[Image sets with object changes]
▼▼▼
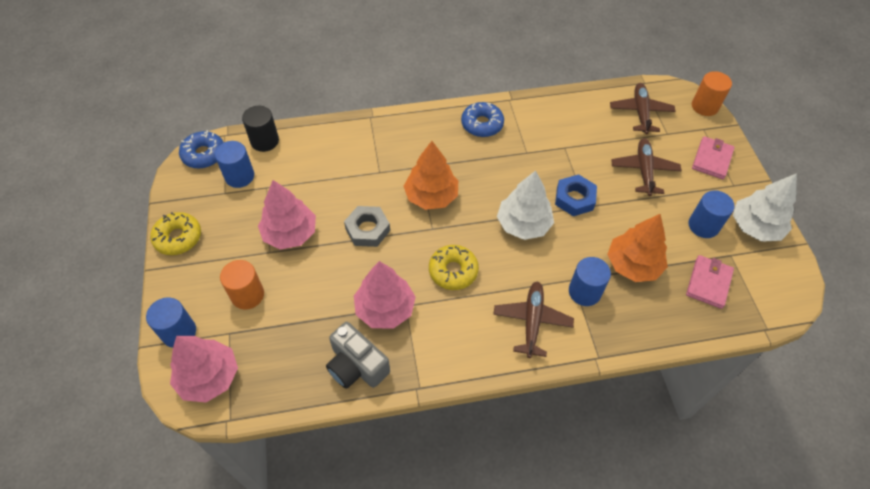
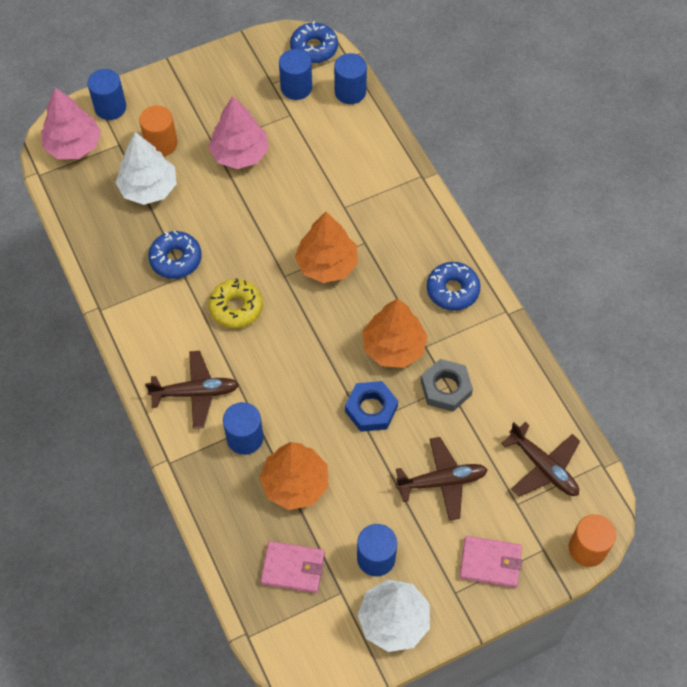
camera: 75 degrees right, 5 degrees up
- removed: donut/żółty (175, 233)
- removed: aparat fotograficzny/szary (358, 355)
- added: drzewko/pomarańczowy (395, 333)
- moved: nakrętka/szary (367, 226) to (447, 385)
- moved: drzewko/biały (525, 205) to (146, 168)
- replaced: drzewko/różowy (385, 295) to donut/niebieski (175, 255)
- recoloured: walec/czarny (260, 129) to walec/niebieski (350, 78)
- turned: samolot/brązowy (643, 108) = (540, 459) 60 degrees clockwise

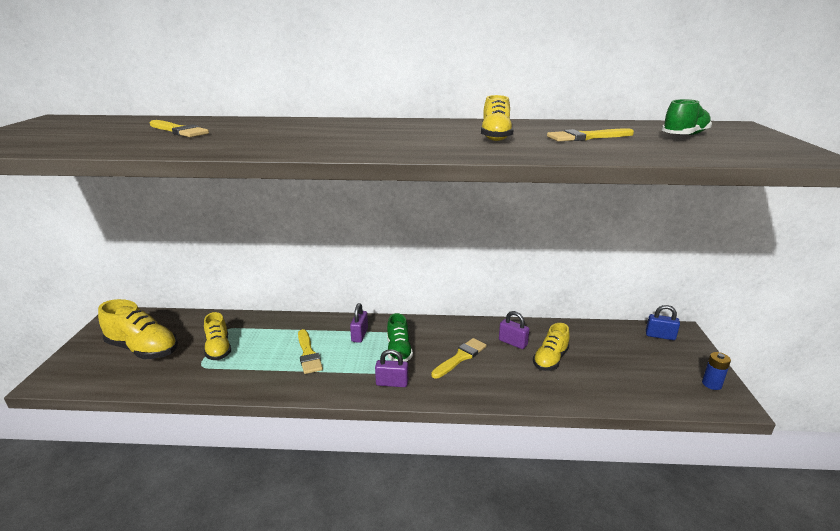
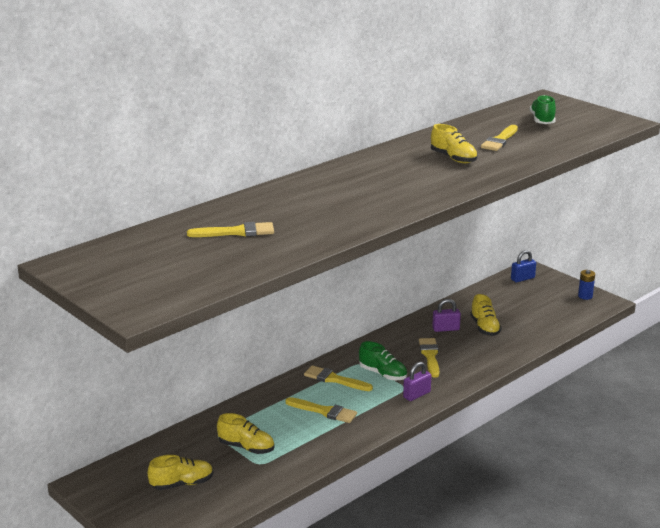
camera: 45 degrees left, 0 degrees up
- replaced: kłódka/fioletowy (359, 323) to pędzel/żółty (338, 378)
- resized: but/żółty (138, 329) = (180, 472) x0.64

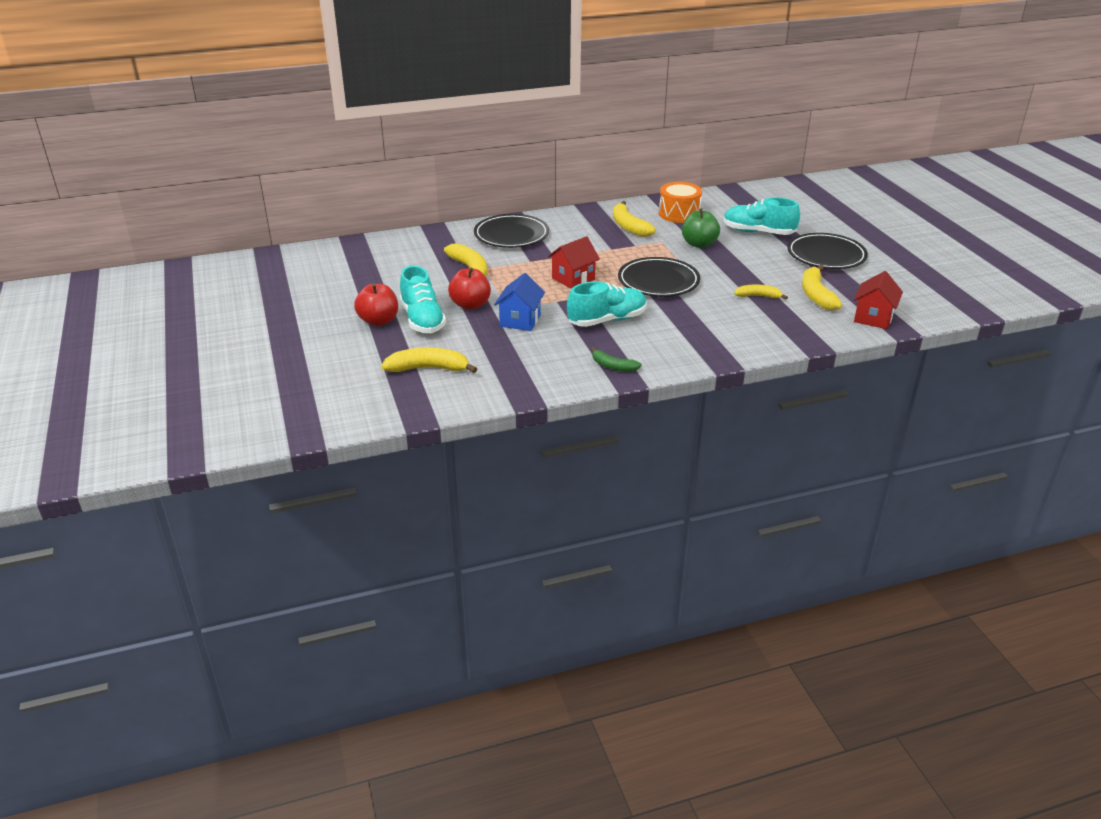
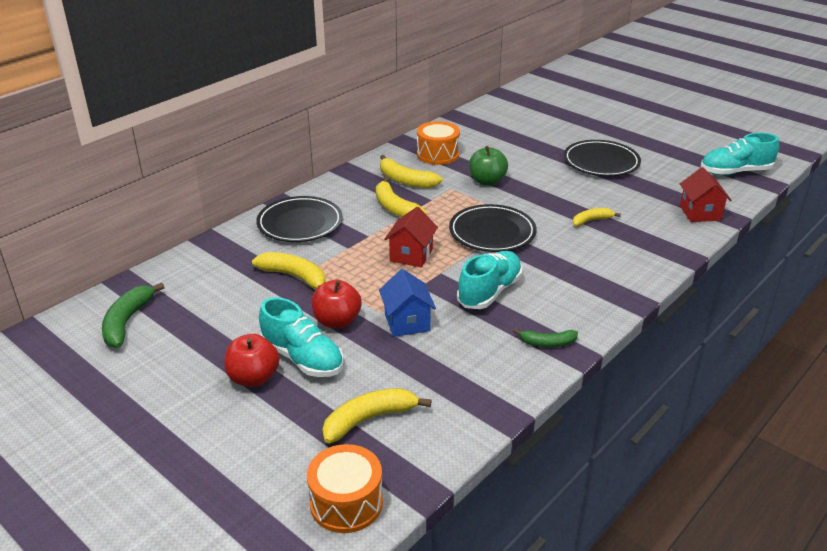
camera: 30 degrees left, 0 degrees up
- added: banan/zielony (133, 315)
- added: bęben/pomarańczowy (345, 488)
- moved: but/turkusowy (761, 216) to (740, 154)
- moved: banan/żółty (822, 287) to (401, 197)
▲▲▲
▸ DIRECTIONS: Copy every record character for character. Skip the pictures.

▸ EXPECTED ANSWER:
camera: 75 degrees right, 5 degrees up
- removed: donut/żółty (175, 233)
- removed: aparat fotograficzny/szary (358, 355)
- added: drzewko/pomarańczowy (395, 333)
- moved: nakrętka/szary (367, 226) to (447, 385)
- moved: drzewko/biały (525, 205) to (146, 168)
- replaced: drzewko/różowy (385, 295) to donut/niebieski (175, 255)
- recoloured: walec/czarny (260, 129) to walec/niebieski (350, 78)
- turned: samolot/brązowy (643, 108) = (540, 459) 60 degrees clockwise

camera: 45 degrees left, 0 degrees up
- replaced: kłódka/fioletowy (359, 323) to pędzel/żółty (338, 378)
- resized: but/żółty (138, 329) = (180, 472) x0.64

camera: 30 degrees left, 0 degrees up
- added: banan/zielony (133, 315)
- added: bęben/pomarańczowy (345, 488)
- moved: but/turkusowy (761, 216) to (740, 154)
- moved: banan/żółty (822, 287) to (401, 197)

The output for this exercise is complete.